● DATA SHOWN

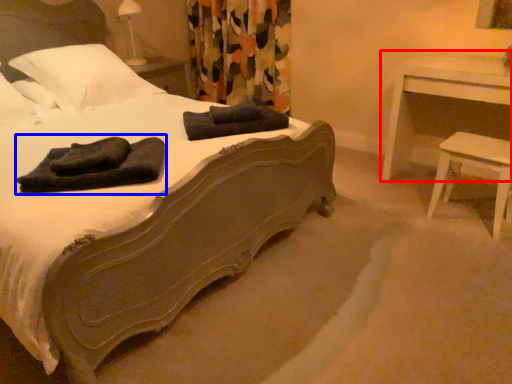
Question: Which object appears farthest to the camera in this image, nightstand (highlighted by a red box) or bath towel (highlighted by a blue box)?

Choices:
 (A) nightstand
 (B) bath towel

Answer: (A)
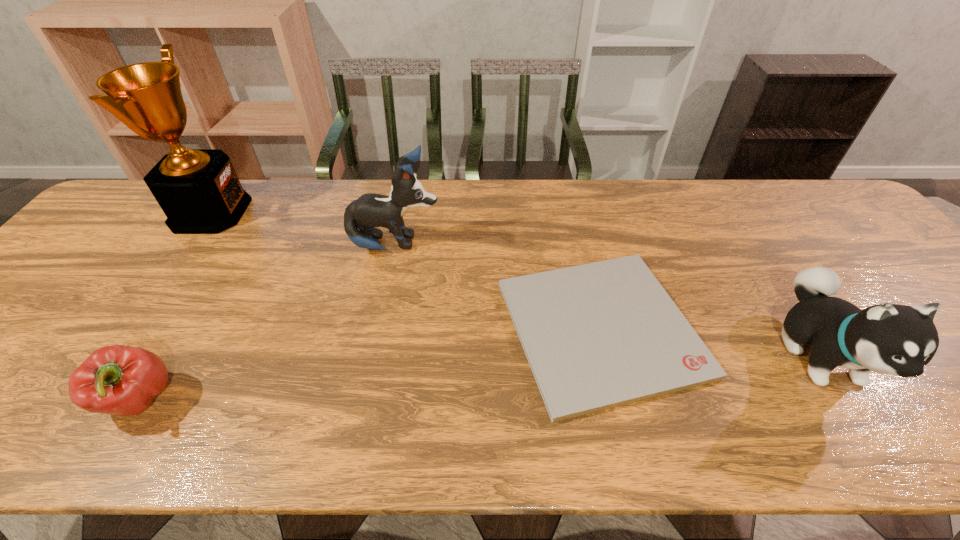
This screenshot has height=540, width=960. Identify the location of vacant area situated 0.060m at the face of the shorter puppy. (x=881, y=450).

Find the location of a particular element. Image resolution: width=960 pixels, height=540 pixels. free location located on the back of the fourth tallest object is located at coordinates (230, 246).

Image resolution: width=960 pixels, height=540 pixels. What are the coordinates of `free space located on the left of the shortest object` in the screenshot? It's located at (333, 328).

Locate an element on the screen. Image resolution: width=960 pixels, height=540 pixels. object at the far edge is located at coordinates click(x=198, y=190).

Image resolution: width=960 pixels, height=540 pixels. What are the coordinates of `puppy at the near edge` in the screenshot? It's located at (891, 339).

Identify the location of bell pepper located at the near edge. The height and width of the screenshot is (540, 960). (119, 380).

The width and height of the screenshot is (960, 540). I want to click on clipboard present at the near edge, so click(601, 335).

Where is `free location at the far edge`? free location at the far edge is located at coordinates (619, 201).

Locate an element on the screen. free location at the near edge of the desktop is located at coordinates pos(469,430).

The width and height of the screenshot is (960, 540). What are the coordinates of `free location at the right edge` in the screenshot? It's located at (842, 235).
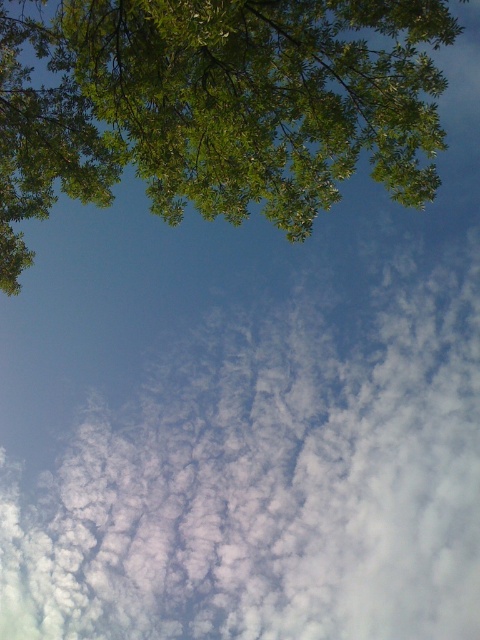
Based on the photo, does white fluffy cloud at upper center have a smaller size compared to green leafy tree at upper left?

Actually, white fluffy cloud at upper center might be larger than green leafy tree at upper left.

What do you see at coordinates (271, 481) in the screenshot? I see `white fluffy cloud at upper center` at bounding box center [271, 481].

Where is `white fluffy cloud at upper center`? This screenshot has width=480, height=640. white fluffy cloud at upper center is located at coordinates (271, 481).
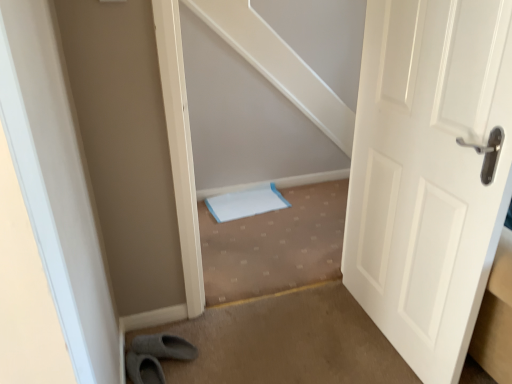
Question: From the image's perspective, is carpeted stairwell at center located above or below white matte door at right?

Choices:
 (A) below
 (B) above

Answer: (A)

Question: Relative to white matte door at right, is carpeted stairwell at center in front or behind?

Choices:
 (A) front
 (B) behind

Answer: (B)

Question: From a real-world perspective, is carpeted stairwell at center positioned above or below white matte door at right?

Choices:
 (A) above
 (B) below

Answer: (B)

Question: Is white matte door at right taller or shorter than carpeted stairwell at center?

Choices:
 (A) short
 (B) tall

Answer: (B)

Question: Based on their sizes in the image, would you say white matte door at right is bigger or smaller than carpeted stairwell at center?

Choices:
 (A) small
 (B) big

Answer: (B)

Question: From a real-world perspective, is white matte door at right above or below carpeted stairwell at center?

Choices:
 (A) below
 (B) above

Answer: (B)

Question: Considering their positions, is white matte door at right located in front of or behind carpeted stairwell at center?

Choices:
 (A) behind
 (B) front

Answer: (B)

● EXERCISE OBJECTIVE
Count the lines above that contain the string "click", treating uppercase and lowercase as different. Reply with the number only.

● TASK ANSWER
2